:: Task requirements ::
In the records below, reproduce the stretch from the line containing "blue square: rotated" through the line containing "purple square: moved 1 px left, 1 px up", leaving out the picture lines.

:: Supplied material ::
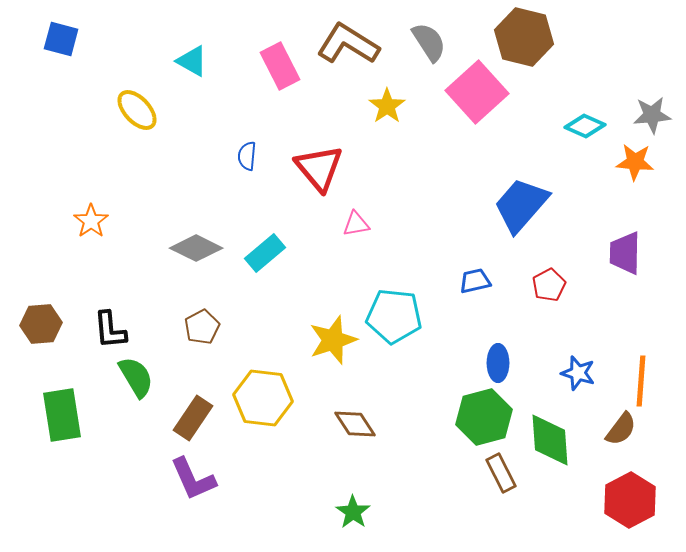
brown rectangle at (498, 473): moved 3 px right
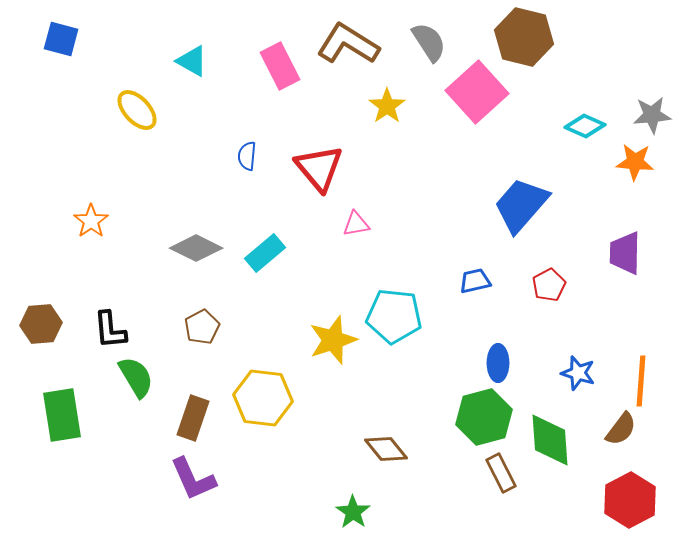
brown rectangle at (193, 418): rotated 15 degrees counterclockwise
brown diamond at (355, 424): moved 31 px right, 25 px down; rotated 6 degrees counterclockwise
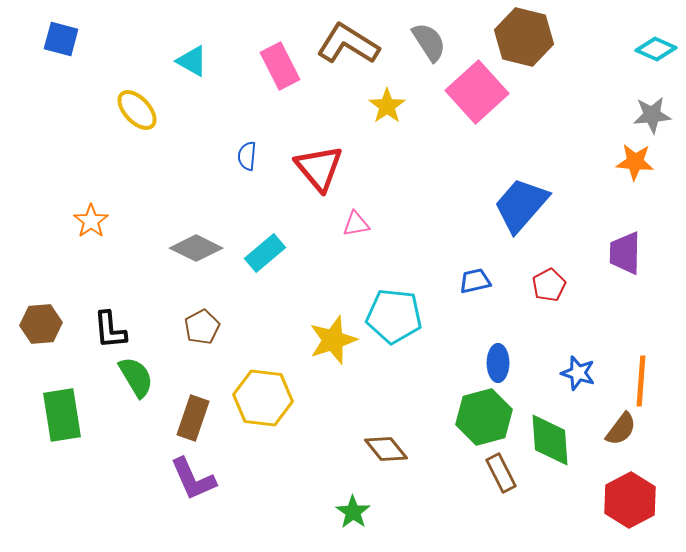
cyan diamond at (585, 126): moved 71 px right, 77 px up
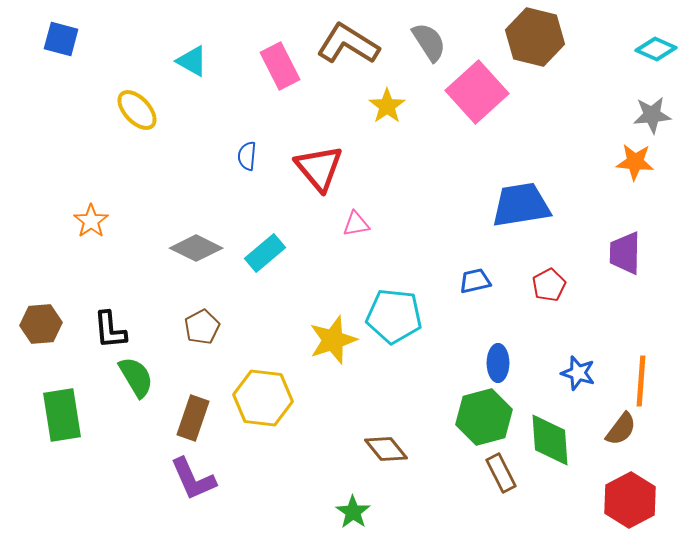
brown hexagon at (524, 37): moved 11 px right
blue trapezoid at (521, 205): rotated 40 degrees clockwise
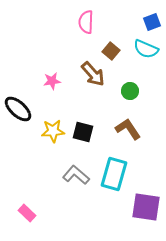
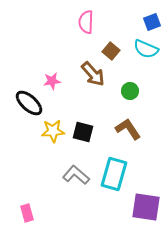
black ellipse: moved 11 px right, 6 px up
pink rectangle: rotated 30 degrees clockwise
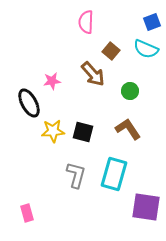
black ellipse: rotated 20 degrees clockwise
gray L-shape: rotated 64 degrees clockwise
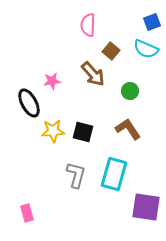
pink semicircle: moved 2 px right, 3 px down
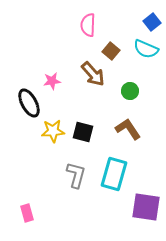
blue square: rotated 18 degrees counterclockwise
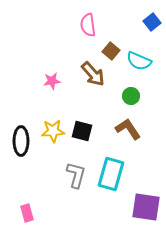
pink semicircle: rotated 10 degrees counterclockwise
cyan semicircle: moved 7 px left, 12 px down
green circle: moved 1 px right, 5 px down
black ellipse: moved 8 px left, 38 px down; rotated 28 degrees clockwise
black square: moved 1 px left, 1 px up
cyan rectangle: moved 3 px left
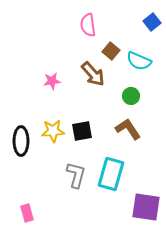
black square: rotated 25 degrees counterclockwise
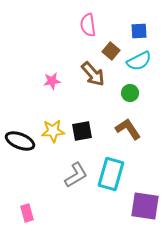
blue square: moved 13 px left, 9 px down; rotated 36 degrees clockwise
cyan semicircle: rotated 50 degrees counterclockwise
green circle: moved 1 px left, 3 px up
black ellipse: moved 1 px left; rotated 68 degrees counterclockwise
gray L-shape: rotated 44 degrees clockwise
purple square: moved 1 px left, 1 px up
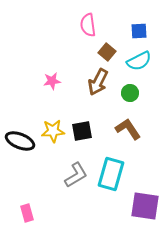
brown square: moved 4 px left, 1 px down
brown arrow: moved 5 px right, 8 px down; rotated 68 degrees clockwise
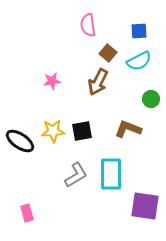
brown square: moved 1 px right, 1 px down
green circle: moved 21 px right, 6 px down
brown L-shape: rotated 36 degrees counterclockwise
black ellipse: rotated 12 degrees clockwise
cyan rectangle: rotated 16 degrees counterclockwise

* * *

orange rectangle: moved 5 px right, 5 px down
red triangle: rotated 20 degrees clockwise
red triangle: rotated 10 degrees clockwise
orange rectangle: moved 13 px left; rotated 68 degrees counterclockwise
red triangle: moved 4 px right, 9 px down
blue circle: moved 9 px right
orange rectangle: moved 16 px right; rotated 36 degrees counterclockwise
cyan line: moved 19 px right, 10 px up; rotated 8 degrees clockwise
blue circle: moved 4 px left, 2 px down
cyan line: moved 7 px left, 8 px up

:: Final answer ::
blue square: rotated 18 degrees counterclockwise
pink semicircle: rotated 10 degrees counterclockwise
cyan semicircle: moved 7 px left, 12 px down
green circle: moved 1 px right, 5 px down
black ellipse: moved 8 px left, 38 px down; rotated 28 degrees clockwise
black square: moved 1 px left, 1 px up
cyan rectangle: moved 3 px left
black square: rotated 25 degrees counterclockwise
blue square: moved 13 px left, 9 px down; rotated 36 degrees clockwise
cyan semicircle: rotated 50 degrees counterclockwise
green circle: moved 1 px left, 3 px up
black ellipse: moved 1 px left; rotated 68 degrees counterclockwise
gray L-shape: rotated 44 degrees clockwise
purple square: moved 1 px left, 1 px up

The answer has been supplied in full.